— Task —
Provide again, from the entries below, every line from the one containing "(919, 561) = (129, 184): black" through the one containing "camera: 50 degrees right, 0 degrees up", exactly as written, and no other line.

— Source data —
______

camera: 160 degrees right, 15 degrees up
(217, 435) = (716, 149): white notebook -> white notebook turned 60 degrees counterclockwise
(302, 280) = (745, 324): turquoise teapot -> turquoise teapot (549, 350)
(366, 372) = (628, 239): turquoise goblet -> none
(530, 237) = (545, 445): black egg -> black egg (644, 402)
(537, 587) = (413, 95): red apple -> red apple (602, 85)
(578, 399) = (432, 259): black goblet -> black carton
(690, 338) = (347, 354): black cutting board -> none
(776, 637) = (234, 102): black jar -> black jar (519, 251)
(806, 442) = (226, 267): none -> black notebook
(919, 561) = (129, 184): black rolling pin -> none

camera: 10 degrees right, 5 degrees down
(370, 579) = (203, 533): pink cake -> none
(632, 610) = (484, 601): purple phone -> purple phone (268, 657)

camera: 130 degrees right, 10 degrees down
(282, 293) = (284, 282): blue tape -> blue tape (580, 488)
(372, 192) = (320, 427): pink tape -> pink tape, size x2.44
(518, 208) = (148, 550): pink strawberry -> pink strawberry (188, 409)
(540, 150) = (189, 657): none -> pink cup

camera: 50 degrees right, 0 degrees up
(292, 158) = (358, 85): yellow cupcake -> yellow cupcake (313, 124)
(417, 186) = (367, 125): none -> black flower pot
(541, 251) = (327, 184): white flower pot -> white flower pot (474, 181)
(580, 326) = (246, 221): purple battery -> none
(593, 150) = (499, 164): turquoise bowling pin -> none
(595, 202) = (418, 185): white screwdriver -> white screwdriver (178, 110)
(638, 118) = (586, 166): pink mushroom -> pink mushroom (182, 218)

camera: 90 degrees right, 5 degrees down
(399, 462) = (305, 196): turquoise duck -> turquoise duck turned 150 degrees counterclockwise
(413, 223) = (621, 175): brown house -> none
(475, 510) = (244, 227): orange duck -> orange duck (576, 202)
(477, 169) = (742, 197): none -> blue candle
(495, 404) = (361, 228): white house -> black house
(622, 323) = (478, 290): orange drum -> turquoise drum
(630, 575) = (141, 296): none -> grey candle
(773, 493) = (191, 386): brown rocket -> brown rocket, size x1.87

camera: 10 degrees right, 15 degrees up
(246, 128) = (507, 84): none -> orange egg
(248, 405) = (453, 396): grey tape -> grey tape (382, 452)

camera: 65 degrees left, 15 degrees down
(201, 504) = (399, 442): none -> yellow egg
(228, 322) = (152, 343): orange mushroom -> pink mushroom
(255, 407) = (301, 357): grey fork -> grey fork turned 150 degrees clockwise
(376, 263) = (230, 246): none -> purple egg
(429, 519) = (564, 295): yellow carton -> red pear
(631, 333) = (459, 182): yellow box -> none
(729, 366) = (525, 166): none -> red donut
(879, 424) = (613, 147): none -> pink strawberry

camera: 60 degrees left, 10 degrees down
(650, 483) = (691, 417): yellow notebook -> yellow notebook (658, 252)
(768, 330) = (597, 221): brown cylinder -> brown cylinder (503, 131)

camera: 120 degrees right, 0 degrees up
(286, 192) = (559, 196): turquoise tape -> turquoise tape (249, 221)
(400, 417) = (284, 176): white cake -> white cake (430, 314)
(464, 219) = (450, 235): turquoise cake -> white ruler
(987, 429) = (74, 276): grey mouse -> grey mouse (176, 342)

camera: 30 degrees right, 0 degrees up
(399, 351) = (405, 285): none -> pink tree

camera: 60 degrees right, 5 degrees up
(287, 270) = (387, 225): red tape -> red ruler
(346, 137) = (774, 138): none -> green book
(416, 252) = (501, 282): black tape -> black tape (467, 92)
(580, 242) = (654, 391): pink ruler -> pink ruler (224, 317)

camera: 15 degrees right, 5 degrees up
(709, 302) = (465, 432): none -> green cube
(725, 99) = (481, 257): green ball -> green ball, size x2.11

______

— Exercise output —
(919, 561) = (129, 184): black rolling pin -> none

camera: 10 degrees right, 5 degrees down
(370, 579) = (203, 533): pink cake -> none
(632, 610) = (484, 601): purple phone -> purple phone (268, 657)

camera: 130 degrees right, 10 degrees down
(282, 293) = (284, 282): blue tape -> blue tape (580, 488)
(372, 192) = (320, 427): pink tape -> pink tape, size x2.44
(518, 208) = (148, 550): pink strawberry -> pink strawberry (188, 409)
(540, 150) = (189, 657): none -> pink cup

camera: 50 degrees right, 0 degrees up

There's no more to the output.